■ **YOUR INSTRUCTIONS**: Return every line in the entries below that contains the string "kern", matching case exactly.

==============================

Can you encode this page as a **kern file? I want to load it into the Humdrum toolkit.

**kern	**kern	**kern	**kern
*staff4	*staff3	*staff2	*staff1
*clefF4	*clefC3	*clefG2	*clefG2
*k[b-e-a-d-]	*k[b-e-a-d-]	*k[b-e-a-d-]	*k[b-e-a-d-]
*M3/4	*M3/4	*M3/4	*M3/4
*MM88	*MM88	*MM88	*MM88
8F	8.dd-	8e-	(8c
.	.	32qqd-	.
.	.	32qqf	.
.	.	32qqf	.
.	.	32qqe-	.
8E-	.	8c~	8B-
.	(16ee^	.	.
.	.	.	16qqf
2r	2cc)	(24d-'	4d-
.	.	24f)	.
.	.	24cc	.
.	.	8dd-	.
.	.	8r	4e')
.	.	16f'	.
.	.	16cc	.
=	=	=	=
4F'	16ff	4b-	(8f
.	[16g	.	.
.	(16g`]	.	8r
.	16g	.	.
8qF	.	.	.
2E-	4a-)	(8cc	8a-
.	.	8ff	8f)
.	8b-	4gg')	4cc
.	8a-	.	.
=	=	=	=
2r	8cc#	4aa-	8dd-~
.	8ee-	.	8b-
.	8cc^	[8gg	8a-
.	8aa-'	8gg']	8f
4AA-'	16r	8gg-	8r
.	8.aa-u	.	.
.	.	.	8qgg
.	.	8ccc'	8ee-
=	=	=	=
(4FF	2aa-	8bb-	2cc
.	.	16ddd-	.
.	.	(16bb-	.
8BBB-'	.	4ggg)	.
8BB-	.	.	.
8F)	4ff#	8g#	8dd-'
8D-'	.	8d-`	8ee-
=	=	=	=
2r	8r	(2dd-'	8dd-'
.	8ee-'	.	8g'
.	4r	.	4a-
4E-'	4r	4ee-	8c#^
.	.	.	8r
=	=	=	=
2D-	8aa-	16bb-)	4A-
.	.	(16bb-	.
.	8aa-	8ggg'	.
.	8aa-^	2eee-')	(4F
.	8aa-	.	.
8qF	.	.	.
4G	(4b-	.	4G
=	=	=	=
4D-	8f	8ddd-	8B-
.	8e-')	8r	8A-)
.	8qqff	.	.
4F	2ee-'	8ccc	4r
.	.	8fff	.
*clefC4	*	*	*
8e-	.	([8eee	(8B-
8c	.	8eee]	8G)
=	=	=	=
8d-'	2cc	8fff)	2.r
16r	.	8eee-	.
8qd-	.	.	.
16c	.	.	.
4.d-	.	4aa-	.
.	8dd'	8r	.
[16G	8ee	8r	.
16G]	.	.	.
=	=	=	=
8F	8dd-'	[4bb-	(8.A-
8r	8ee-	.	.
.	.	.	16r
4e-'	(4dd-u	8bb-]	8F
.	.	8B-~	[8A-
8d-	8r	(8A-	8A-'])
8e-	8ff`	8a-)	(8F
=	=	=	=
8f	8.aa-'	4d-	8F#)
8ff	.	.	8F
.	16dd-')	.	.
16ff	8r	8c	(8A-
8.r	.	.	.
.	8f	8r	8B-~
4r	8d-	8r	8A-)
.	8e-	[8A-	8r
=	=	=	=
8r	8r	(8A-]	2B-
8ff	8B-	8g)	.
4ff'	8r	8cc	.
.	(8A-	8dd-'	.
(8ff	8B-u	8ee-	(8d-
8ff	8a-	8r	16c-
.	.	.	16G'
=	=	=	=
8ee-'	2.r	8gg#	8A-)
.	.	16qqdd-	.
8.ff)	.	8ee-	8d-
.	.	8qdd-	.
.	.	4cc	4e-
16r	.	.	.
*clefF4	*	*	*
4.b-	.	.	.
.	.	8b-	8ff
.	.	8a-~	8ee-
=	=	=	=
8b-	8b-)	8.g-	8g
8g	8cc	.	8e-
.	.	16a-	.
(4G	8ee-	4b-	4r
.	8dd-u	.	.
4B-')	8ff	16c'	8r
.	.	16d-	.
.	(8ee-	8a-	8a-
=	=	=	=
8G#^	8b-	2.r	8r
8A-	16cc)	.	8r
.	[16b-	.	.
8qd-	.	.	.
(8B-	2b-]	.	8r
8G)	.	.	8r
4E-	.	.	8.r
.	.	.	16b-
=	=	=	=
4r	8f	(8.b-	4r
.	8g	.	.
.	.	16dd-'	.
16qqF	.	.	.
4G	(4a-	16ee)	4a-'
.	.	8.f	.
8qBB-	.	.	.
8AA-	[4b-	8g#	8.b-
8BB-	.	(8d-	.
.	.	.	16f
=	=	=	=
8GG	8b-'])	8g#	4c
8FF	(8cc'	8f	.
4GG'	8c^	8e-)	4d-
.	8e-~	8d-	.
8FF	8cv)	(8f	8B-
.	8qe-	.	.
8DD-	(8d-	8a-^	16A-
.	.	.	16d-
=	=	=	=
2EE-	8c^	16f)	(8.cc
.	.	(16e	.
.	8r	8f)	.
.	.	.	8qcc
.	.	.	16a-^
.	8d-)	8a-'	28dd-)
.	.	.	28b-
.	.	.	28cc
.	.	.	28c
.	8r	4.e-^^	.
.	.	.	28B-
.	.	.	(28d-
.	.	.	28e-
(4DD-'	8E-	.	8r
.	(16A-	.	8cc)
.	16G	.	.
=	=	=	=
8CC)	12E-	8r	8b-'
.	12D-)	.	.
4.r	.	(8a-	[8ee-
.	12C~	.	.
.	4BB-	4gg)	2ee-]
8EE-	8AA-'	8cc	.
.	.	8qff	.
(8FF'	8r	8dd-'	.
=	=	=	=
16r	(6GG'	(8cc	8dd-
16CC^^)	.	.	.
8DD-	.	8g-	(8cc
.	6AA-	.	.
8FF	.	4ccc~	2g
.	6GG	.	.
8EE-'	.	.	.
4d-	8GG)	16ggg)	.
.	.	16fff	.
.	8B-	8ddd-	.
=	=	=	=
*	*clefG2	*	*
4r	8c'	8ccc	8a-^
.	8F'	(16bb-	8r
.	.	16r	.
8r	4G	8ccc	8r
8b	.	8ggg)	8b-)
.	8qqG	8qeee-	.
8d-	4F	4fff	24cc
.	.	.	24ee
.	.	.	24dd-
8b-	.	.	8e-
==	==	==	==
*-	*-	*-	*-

==============================

■ **RESPONSE TO THE TASK**:
Can you encode this page as a **kern file? I want to load it into the Humdrum toolkit.
**kern	**kern	**kern	**kern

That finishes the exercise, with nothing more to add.